# Exercise objective:
Copy the lines verbatim, beginning with the line that contains "(137, 141) = (159, 183): green" and continuing through the end of the data, and only those lines.
==== Data for the task ====
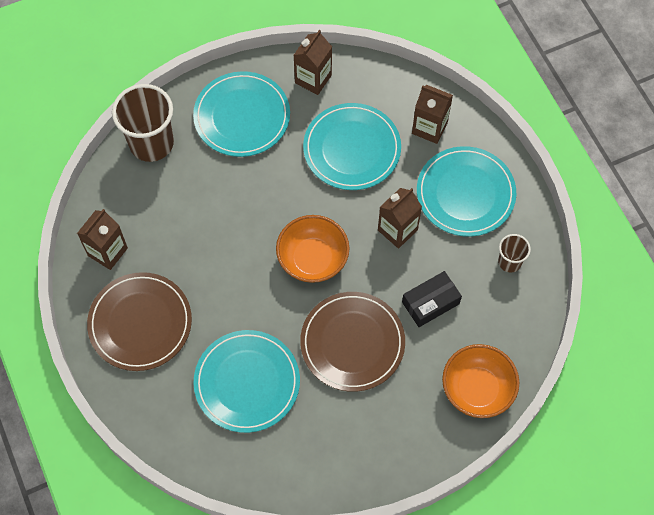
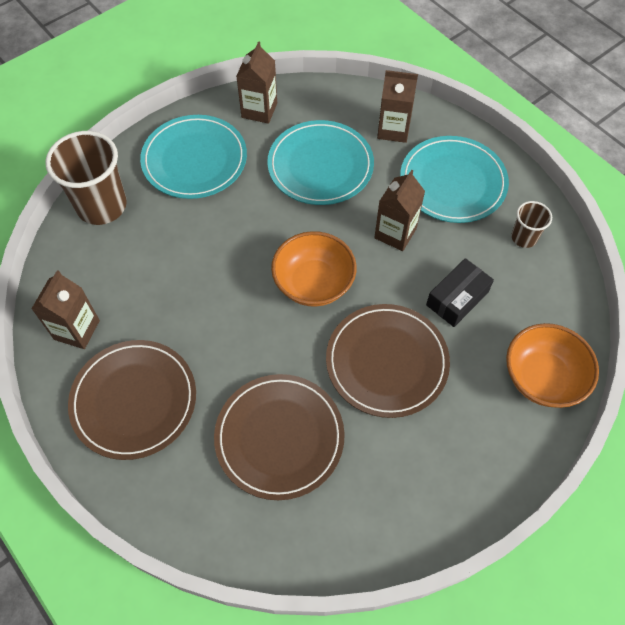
camera: 15 degrees left, 5 degrees down
(247, 382) = (279, 437): turquoise plate -> brown plate

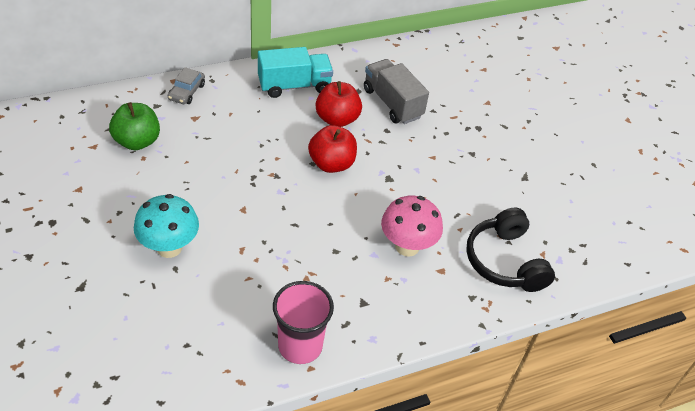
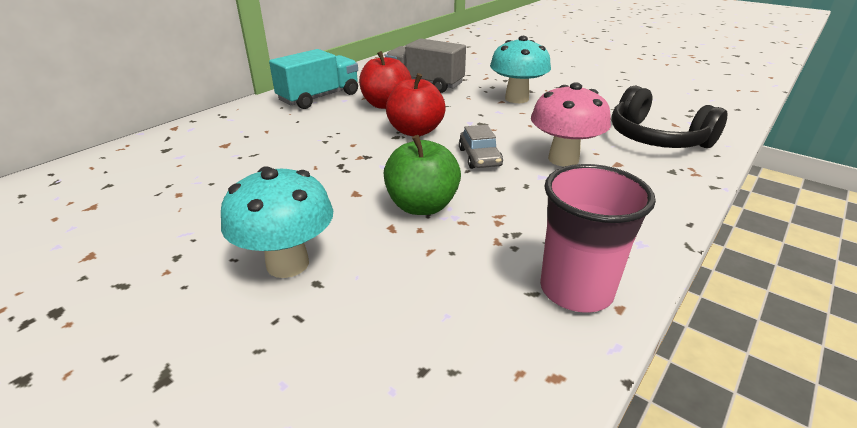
camera: 25 degrees left, 15 degrees down
(137, 141) = (159, 183): green apple -> green apple (422, 206)
(187, 92) = (198, 130): grey car -> grey car (479, 157)
(449, 159) = (516, 98): none -> turquoise mushroom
====
# Response box:
(137, 141) = (159, 183): green apple -> green apple (422, 206)
(187, 92) = (198, 130): grey car -> grey car (479, 157)
(449, 159) = (516, 98): none -> turquoise mushroom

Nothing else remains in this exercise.